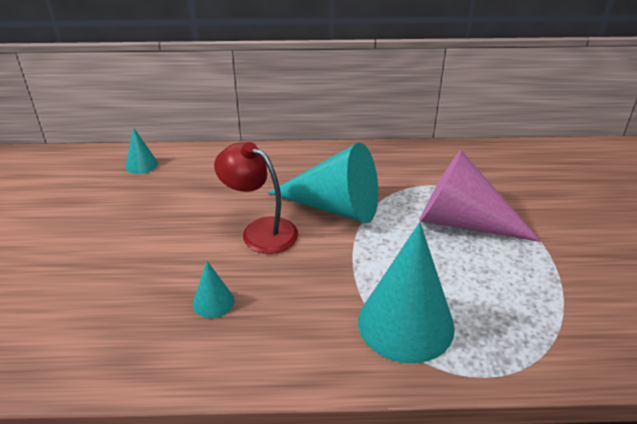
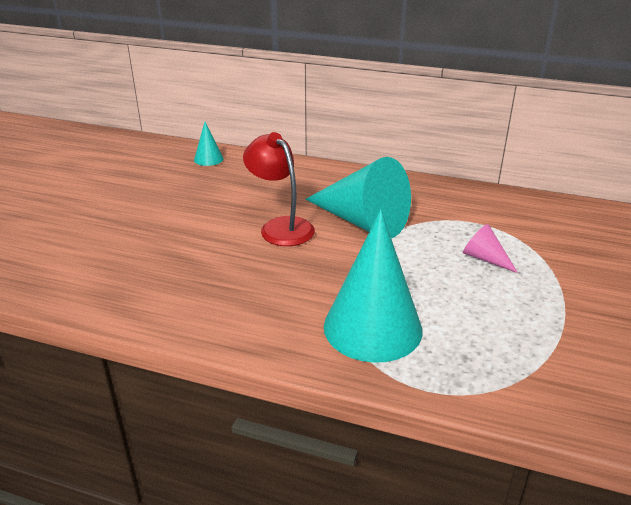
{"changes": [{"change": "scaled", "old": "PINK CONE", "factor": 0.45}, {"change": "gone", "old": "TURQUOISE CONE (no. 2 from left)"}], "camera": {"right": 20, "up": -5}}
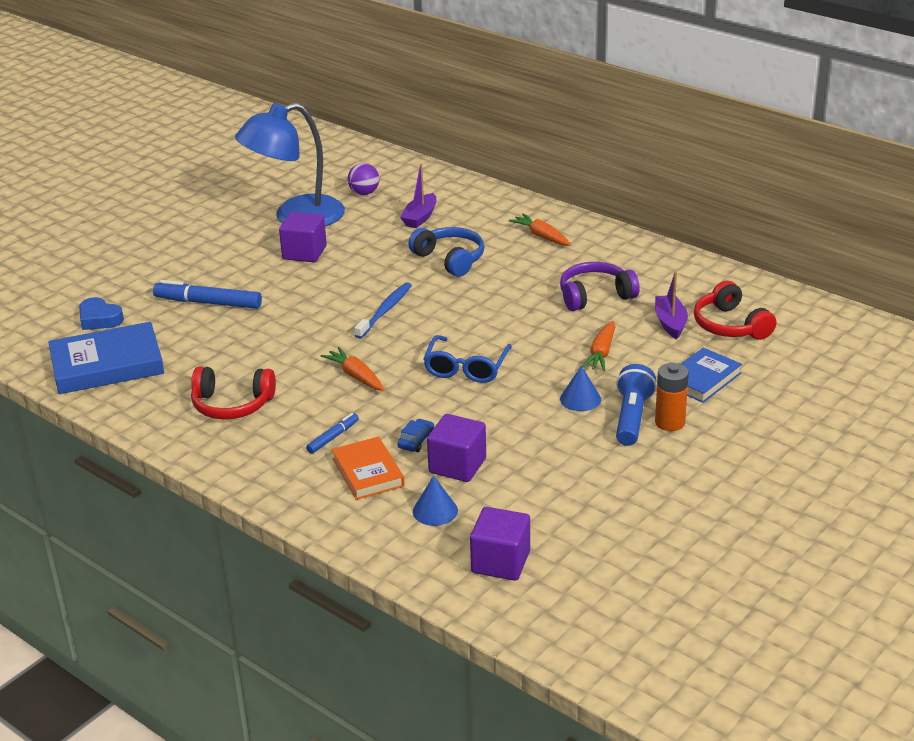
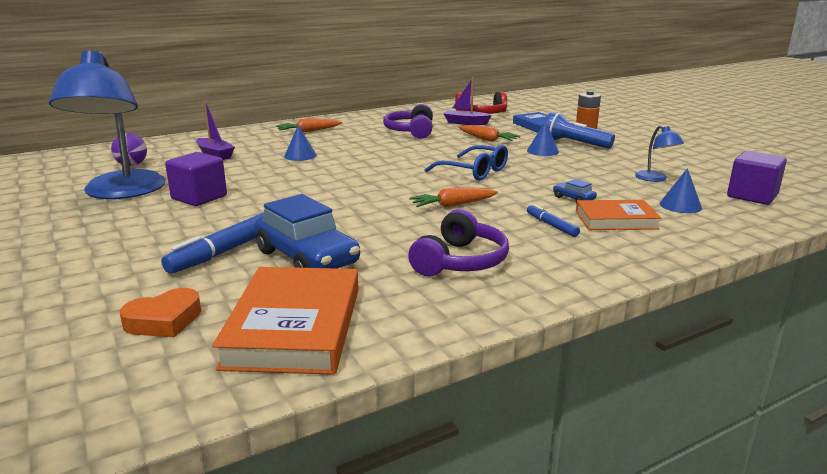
{"changes": [{"change": "repainted", "old": "BLUE HEART", "new": "ORANGE HEART"}, {"change": "repainted", "old": "BLUE BOOK (no. 1 from left)", "new": "ORANGE BOOK (no. 1 from left)"}, {"change": "new", "new": "BLUE CAR (no. 1 from left)"}, {"change": "swapped", "old": "BLUE HEADPHONES", "new": "BLUE CONE (no. 1 from left)"}, {"change": "repainted", "old": "RED HEADPHONES (no. 1 from left)", "new": "PURPLE HEADPHONES (no. 2 from left)"}, {"change": "new", "new": "BLUE LAMP (no. 2 from left)"}, {"change": "gone", "old": "BLUE TOOTHBRUSH"}, {"change": "gone", "old": "PURPLE CUBE (no. 2 from left)"}], "camera": {"right": -70, "up": -10}}
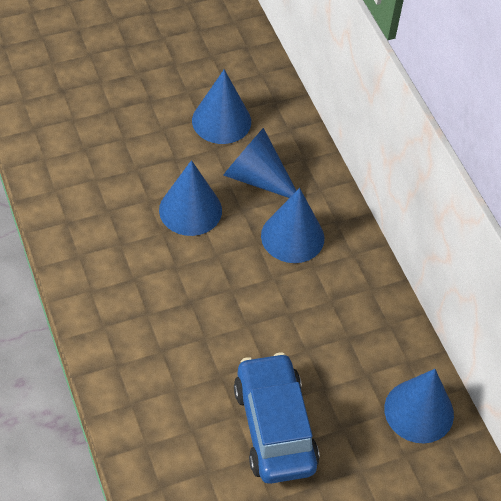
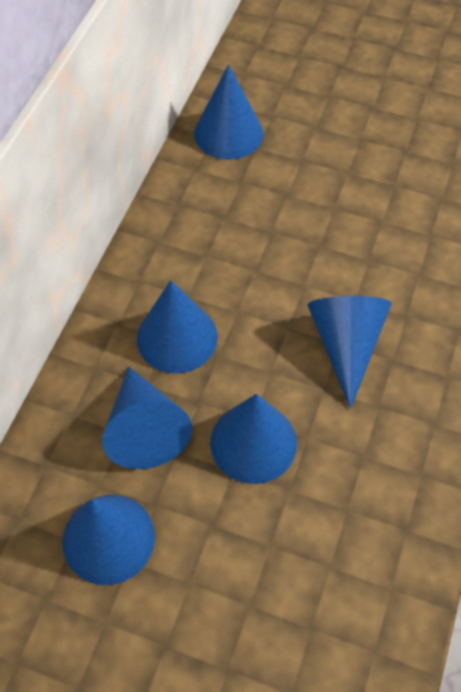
{"changes": [{"change": "new", "new": "BLUE CONE (no. 6 from left)"}, {"change": "gone", "old": "BLUE CAR"}], "camera": {"right": -135, "up": 5}}
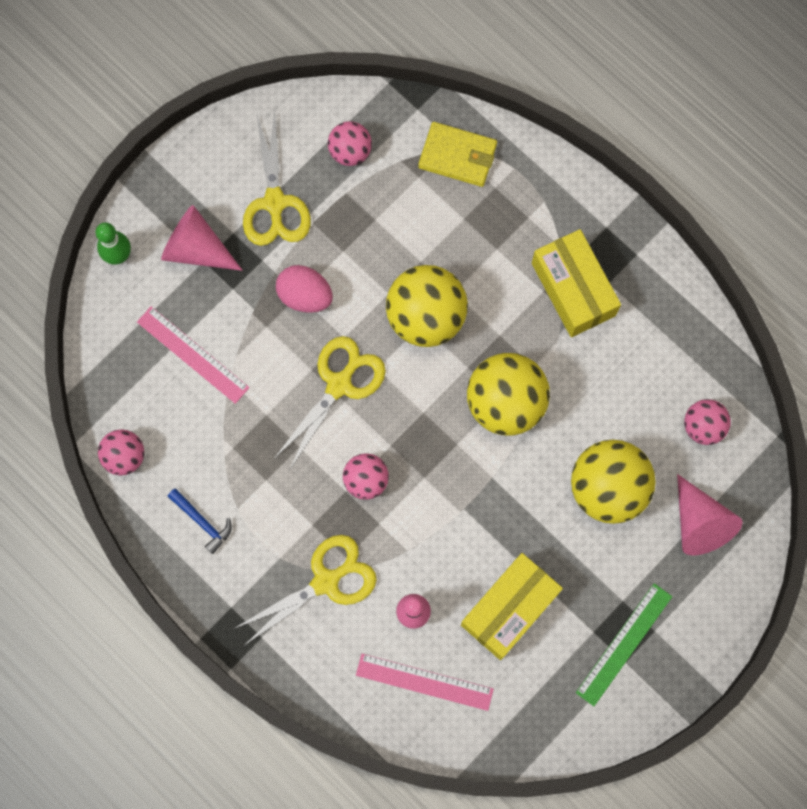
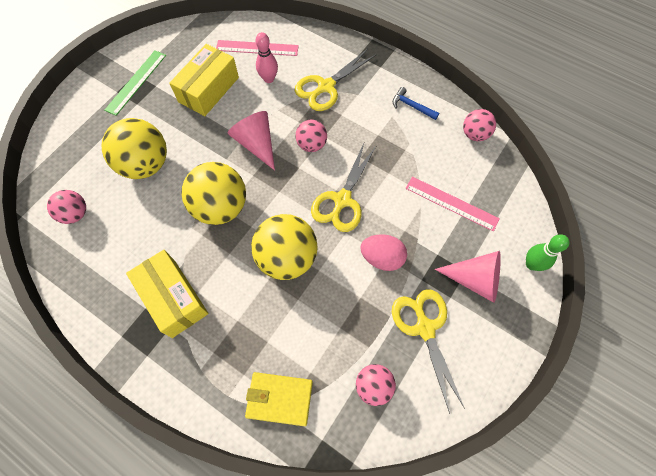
{"changes": [{"change": "shifted", "old": "PINK CONE (no. 2 from left in the first image)", "new": "PINK CONE (no. 1 from left)"}], "camera": {"right": 170, "up": -10}}
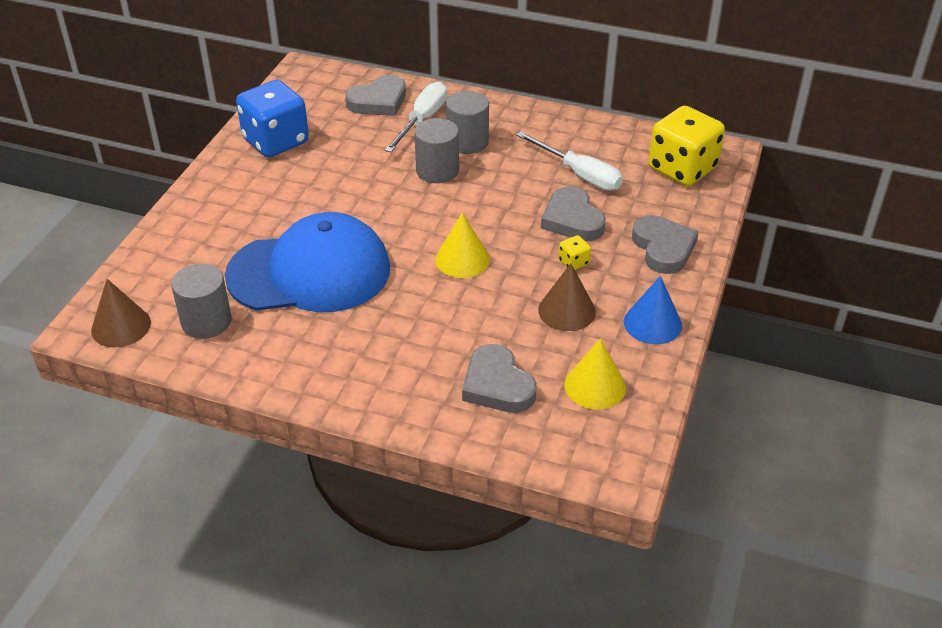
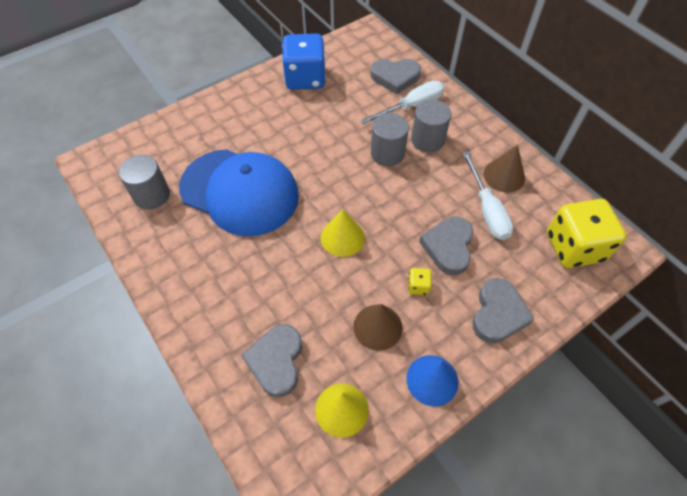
{"changes": [{"change": "shifted", "old": "BROWN CONE (no. 1 from left in the first image)", "new": "BROWN CONE (no. 2 from left)"}], "camera": {"right": 35, "up": 15}}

══════════════════════════════

- What the exercise asks
From the data, pick out every line that includes "shifted".

- Solution to this task
{"changes": [{"change": "shifted", "old": "PINK CONE (no. 2 from left in the first image)", "new": "PINK CONE (no. 1 from left)"}], "camera": {"right": 170, "up": -10}}
{"changes": [{"change": "shifted", "old": "BROWN CONE (no. 1 from left in the first image)", "new": "BROWN CONE (no. 2 from left)"}], "camera": {"right": 35, "up": 15}}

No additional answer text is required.